DATA RECORDS START

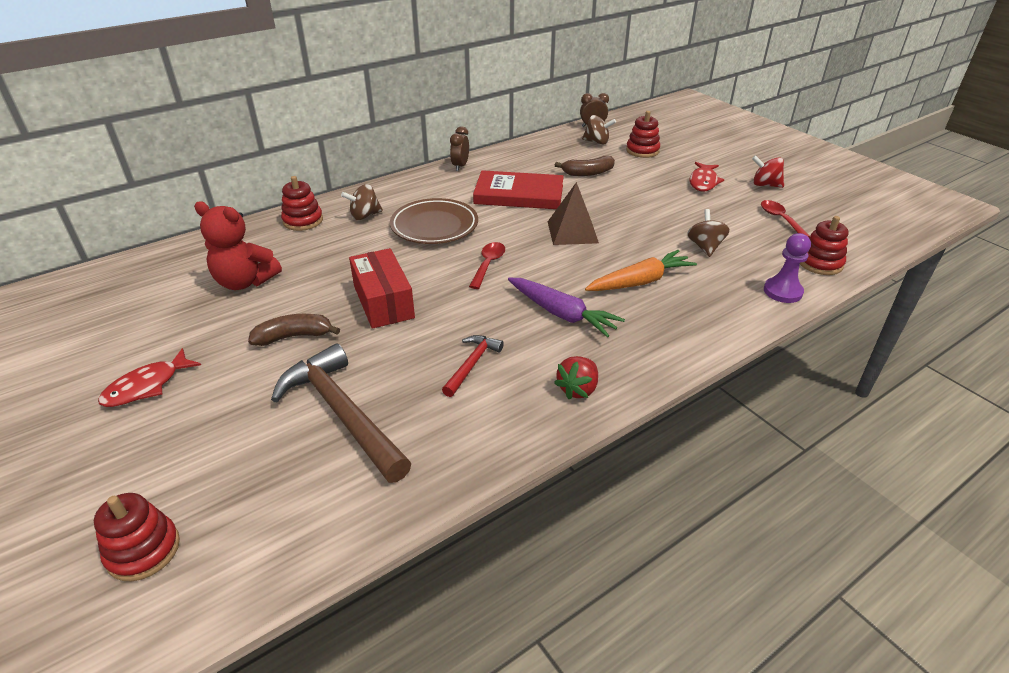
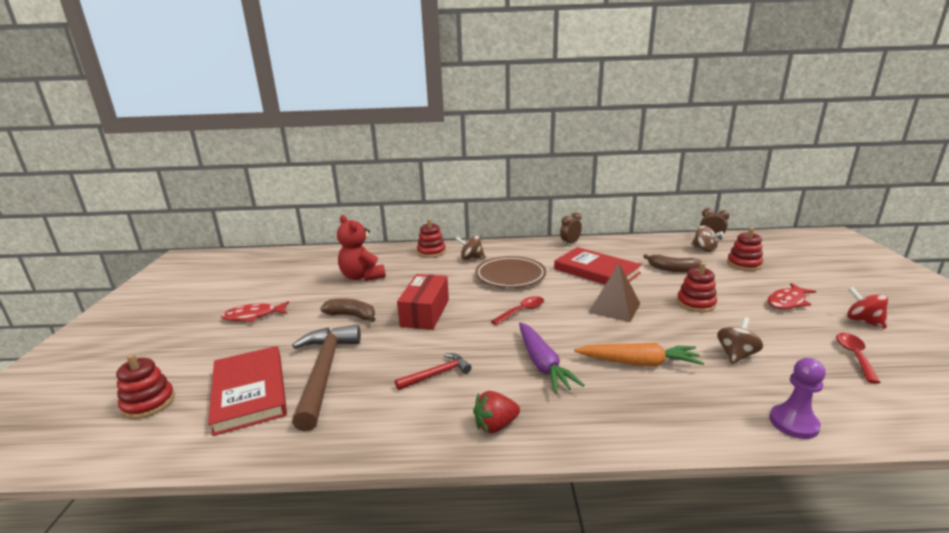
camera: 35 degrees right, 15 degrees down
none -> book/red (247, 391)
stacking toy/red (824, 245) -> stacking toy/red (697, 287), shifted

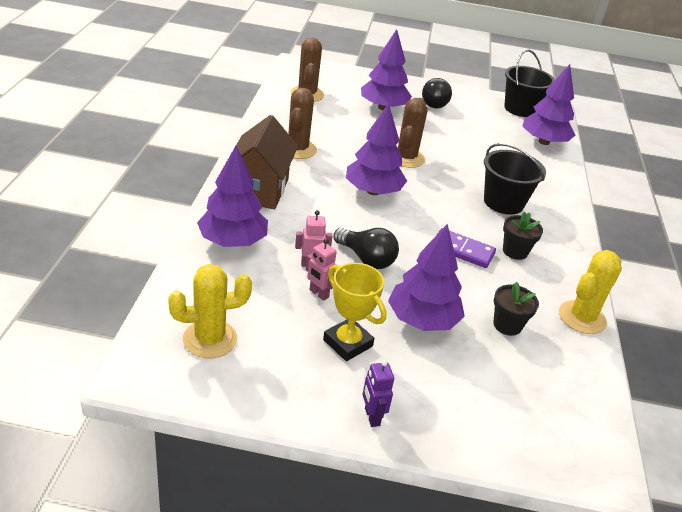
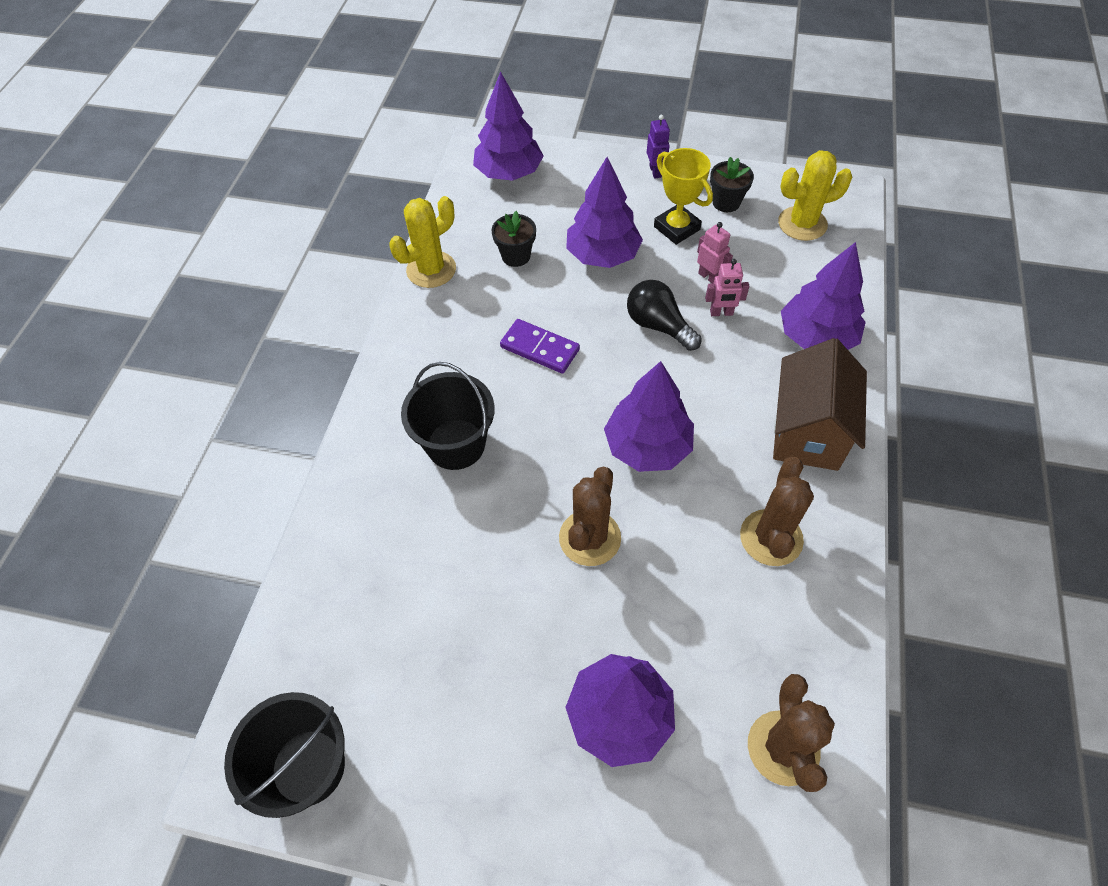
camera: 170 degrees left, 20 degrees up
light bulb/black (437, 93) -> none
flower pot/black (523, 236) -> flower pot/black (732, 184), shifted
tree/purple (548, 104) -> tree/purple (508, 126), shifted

DATA RECORDS END

(WHAT TO WORK ON) Repeat exactly the lines from the one containing "none -> book/red (247, 391)" to the last line of the data above, both included, and write no pictures into the copy.

(RESULT OF THE TASK)
none -> book/red (247, 391)
stacking toy/red (824, 245) -> stacking toy/red (697, 287), shifted

camera: 170 degrees left, 20 degrees up
light bulb/black (437, 93) -> none
flower pot/black (523, 236) -> flower pot/black (732, 184), shifted
tree/purple (548, 104) -> tree/purple (508, 126), shifted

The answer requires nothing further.